» **Problem statement**:
The lines below must be transcribed exactly as given, with the images removed.

◆ ◆ ◆ ◆ ◆

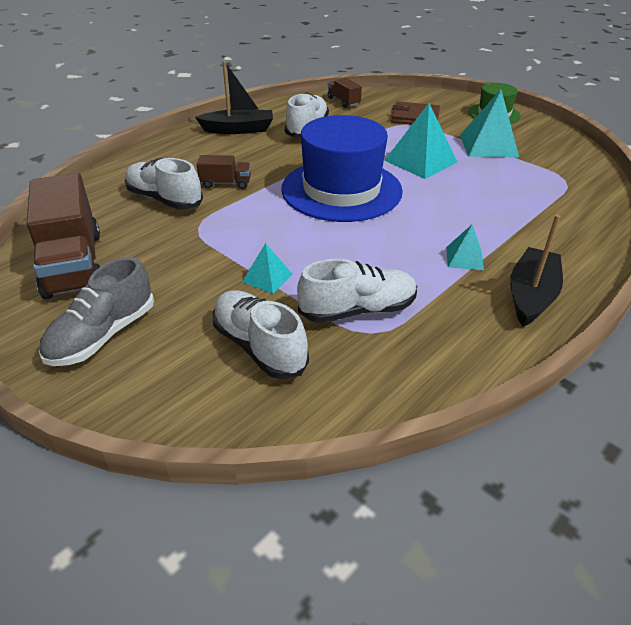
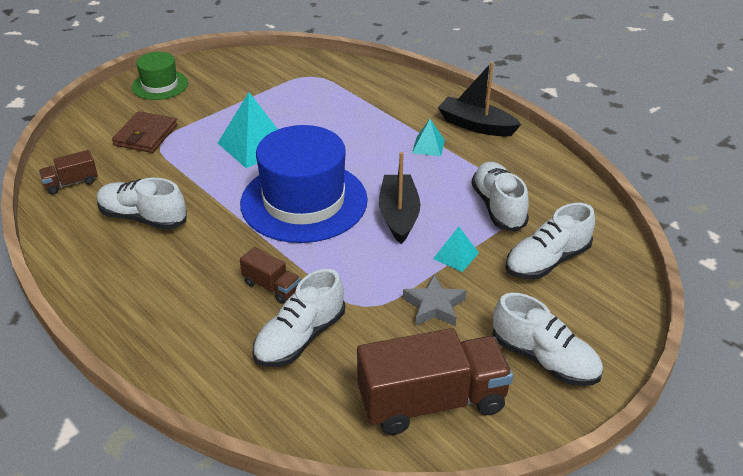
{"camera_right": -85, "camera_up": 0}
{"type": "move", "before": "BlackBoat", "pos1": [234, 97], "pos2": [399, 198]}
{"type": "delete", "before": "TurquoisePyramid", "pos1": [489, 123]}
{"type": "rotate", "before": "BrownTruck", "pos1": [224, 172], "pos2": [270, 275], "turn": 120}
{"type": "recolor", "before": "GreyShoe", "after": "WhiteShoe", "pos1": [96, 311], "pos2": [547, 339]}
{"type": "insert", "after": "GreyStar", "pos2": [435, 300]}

◆ ◆ ◆ ◆ ◆

» **Solution to this exercise**:
{"camera_right": -85, "camera_up": 0}
{"type": "move", "before": "BlackBoat", "pos1": [234, 97], "pos2": [399, 198]}
{"type": "delete", "before": "TurquoisePyramid", "pos1": [489, 123]}
{"type": "rotate", "before": "BrownTruck", "pos1": [224, 172], "pos2": [270, 275], "turn": 120}
{"type": "recolor", "before": "GreyShoe", "after": "WhiteShoe", "pos1": [96, 311], "pos2": [547, 339]}
{"type": "insert", "after": "GreyStar", "pos2": [435, 300]}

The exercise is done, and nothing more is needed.